Task to carry out >> Within the entries below, please return exactly the lines from the one with "turquoise hat: 12 -> 15" through the one with "pink strawberry: 8 -> 5", leaving out any pictures.

Data extracts >>
◆ ◆ ◆
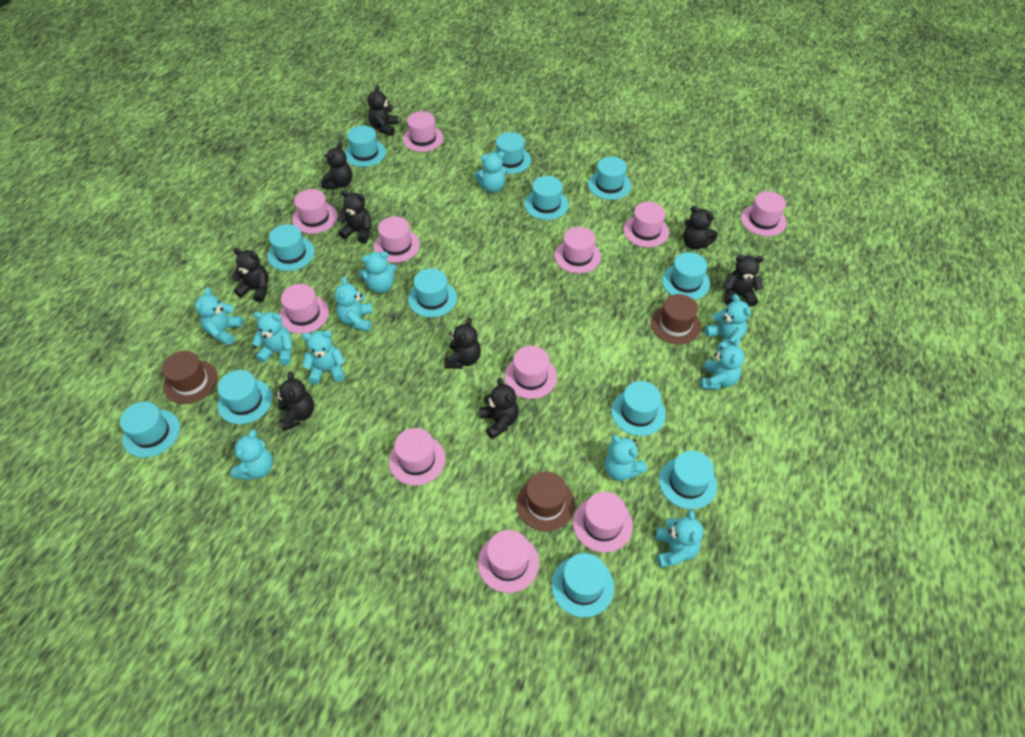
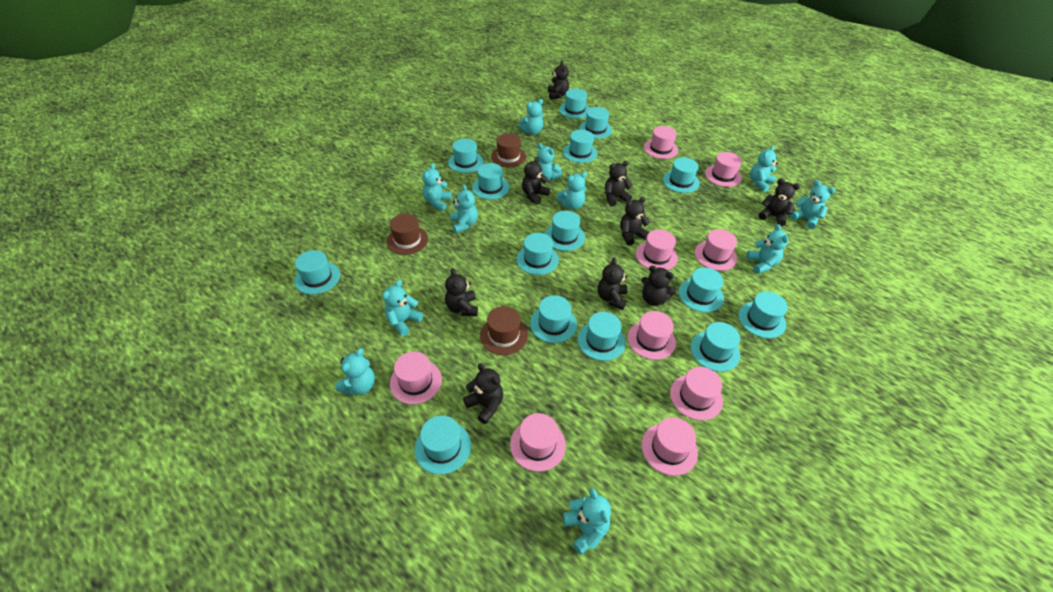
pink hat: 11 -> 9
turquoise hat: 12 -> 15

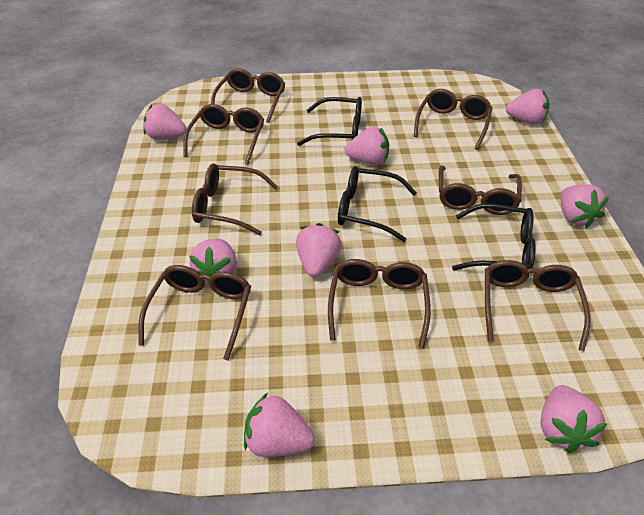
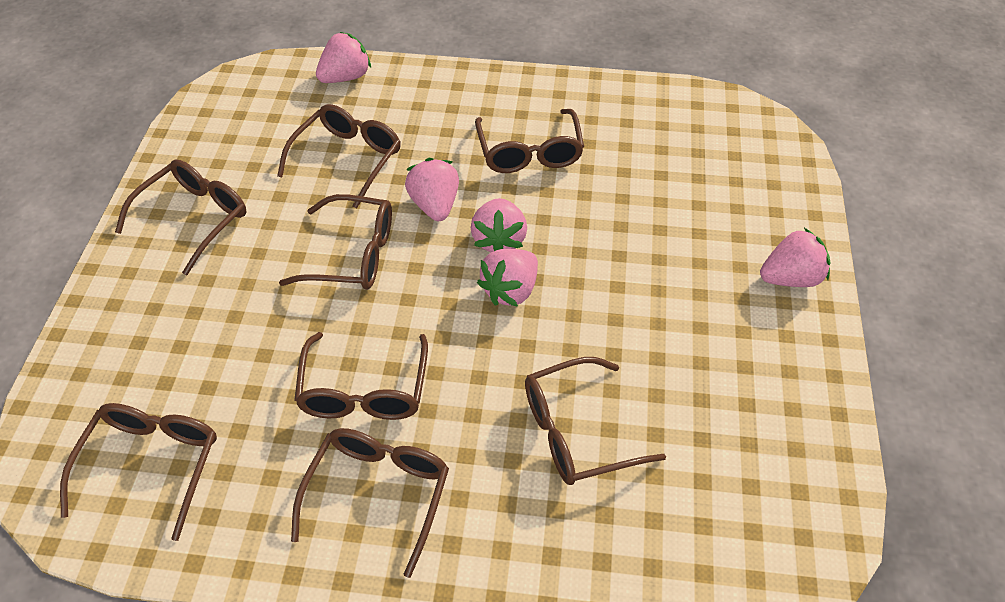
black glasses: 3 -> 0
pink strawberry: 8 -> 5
◆ ◆ ◆
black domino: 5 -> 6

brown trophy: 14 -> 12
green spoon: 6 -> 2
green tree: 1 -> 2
◆ ◆ ◆
Answer box >>
turquoise hat: 12 -> 15

black glasses: 3 -> 0
pink strawberry: 8 -> 5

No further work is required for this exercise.